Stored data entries
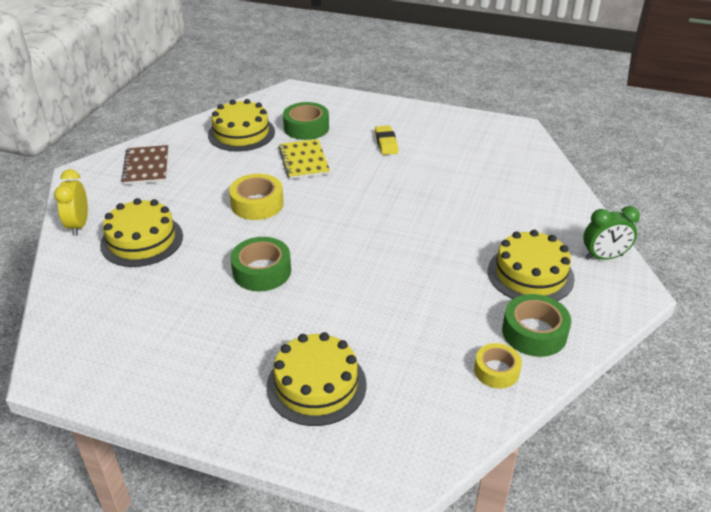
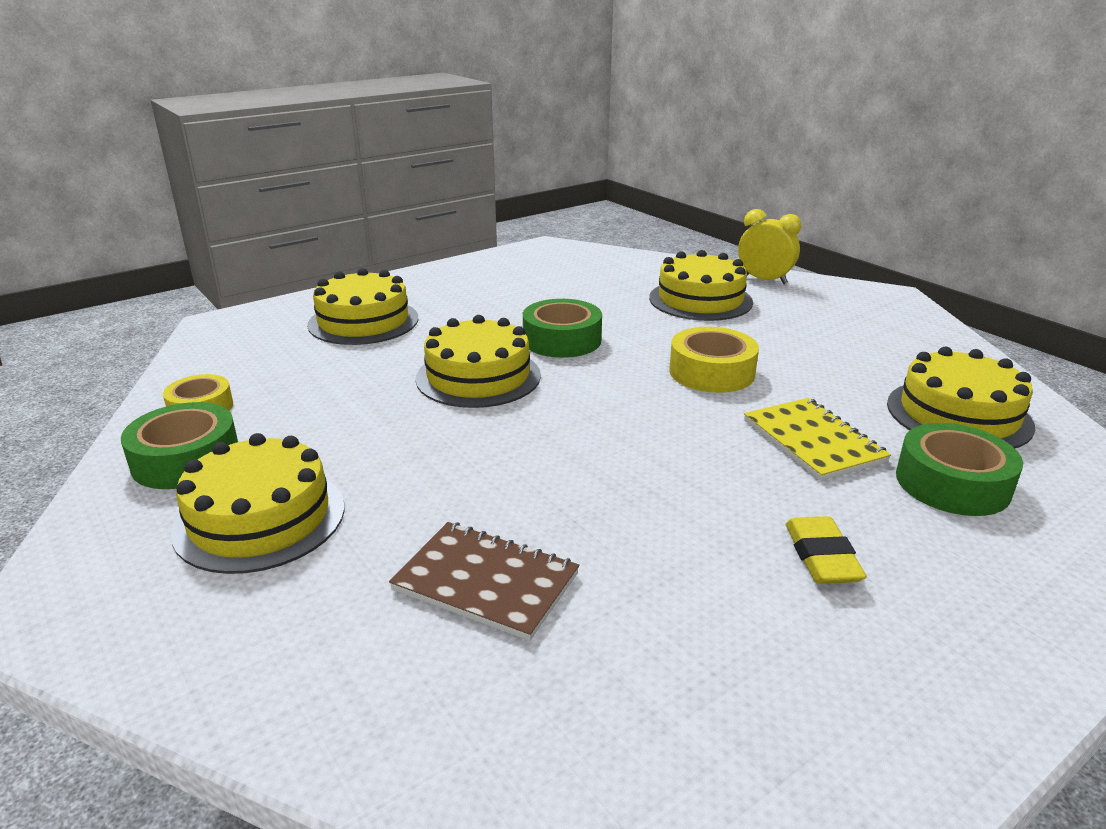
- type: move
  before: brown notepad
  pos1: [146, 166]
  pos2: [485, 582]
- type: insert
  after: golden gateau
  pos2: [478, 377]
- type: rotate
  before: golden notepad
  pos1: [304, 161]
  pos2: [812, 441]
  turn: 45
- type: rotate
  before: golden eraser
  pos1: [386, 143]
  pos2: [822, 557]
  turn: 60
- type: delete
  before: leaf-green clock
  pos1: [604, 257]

▶ Activity
Search the data for "notepad" and list every line in which it occurs.

▶ Output for this task
  before: brown notepad
  before: golden notepad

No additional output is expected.